Coordinate-based change listings
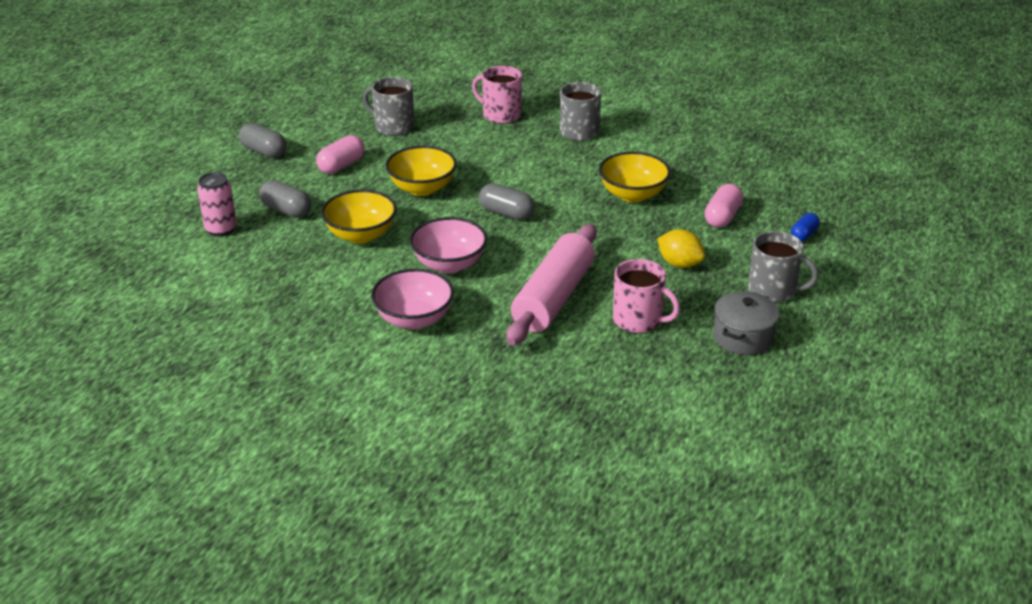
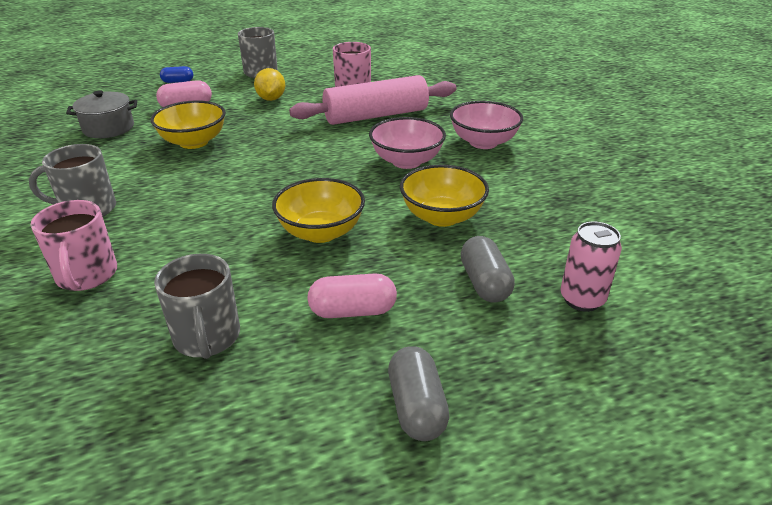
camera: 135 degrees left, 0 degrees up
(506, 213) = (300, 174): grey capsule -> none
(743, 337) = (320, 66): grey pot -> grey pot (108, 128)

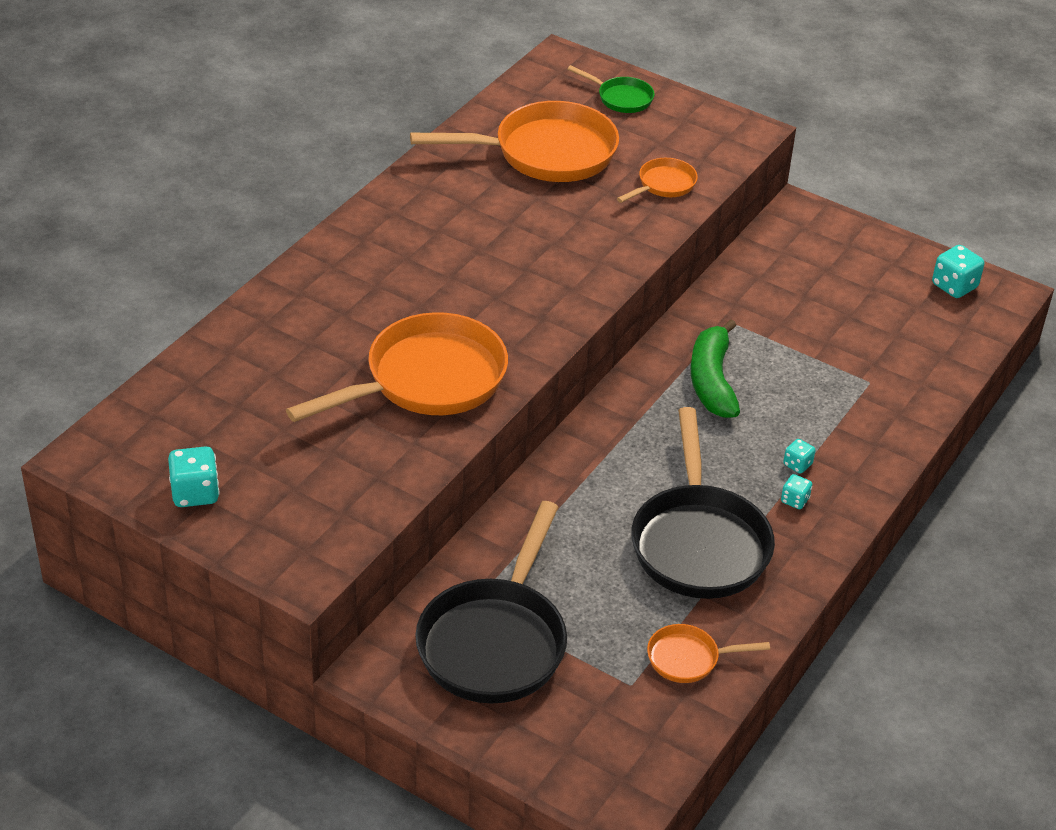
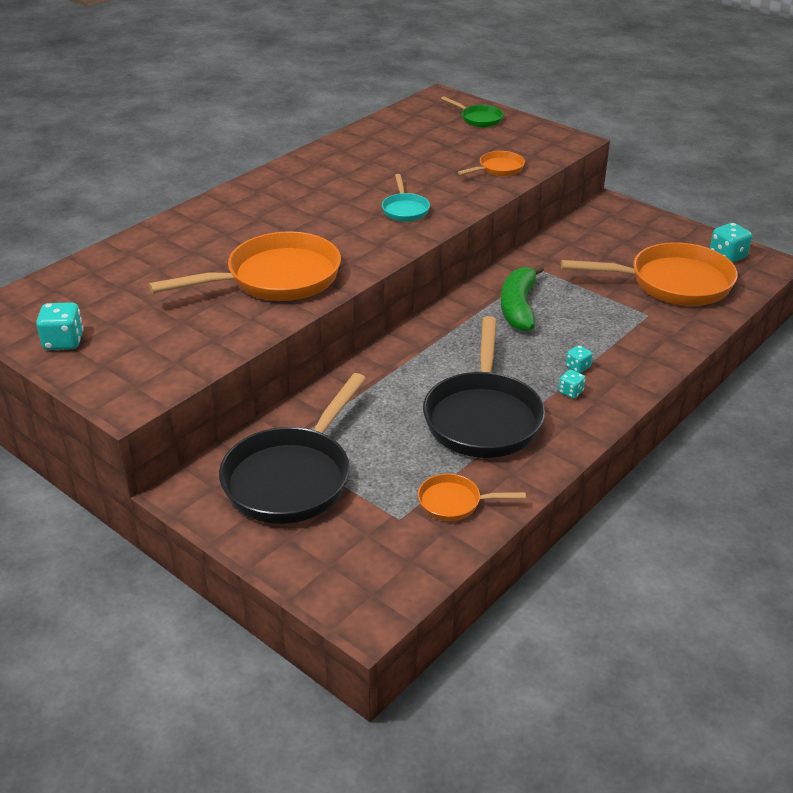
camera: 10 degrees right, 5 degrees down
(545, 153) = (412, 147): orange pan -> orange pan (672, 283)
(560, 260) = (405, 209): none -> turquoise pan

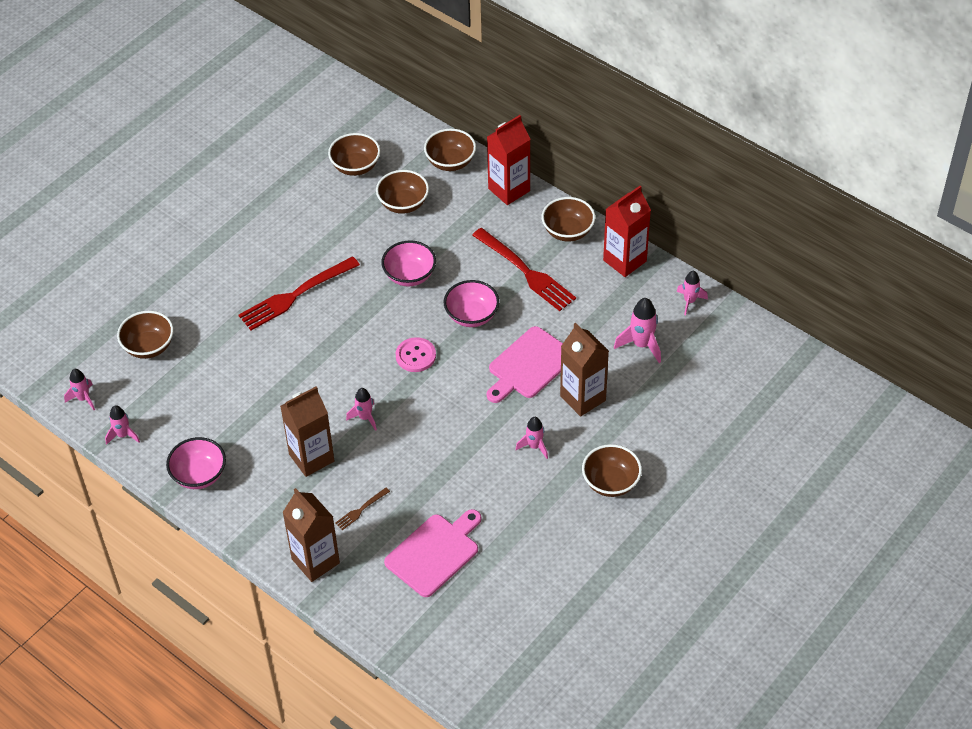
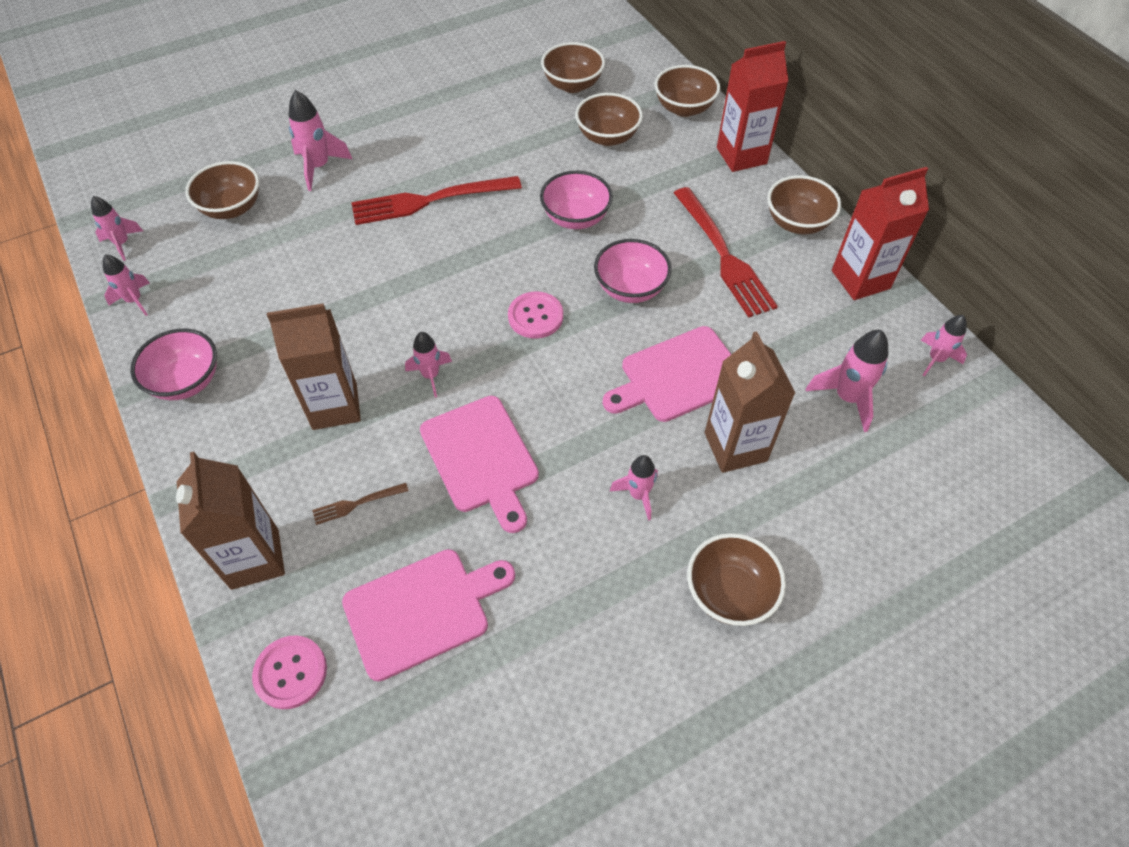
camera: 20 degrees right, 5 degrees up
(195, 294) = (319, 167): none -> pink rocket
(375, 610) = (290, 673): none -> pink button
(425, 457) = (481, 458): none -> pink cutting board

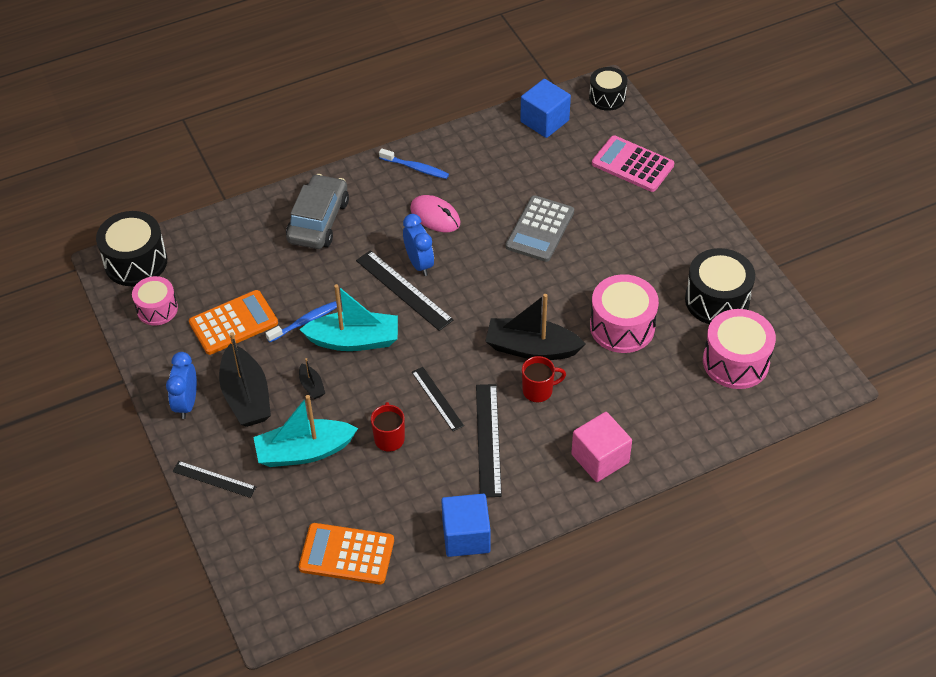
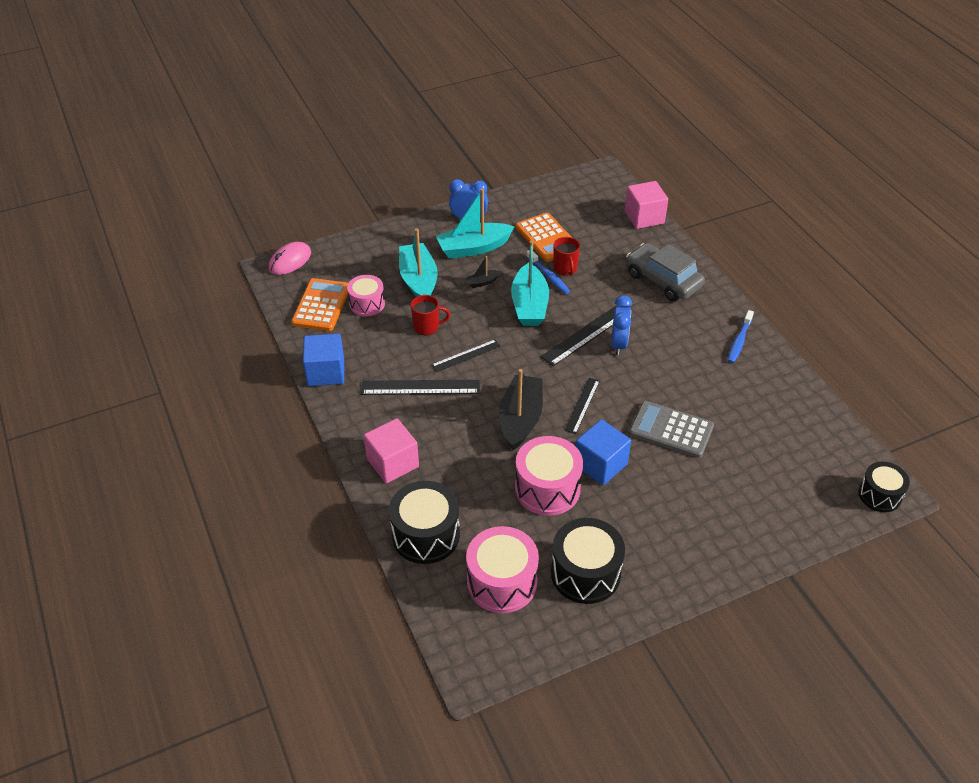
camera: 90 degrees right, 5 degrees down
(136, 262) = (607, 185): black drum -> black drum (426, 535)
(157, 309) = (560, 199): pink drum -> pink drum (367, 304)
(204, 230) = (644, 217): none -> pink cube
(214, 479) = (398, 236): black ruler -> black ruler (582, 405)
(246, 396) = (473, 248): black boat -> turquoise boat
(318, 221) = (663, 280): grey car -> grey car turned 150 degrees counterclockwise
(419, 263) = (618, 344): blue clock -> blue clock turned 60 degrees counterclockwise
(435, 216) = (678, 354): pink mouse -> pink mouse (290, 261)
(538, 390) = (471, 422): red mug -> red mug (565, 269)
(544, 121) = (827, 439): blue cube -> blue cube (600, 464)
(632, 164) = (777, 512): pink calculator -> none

What you will do »
The answer consists of every line above in which the word "turquoise" occurs.

Your solution »
(560, 260) = (405, 209): none -> turquoise pan
(246, 396) = (473, 248): black boat -> turquoise boat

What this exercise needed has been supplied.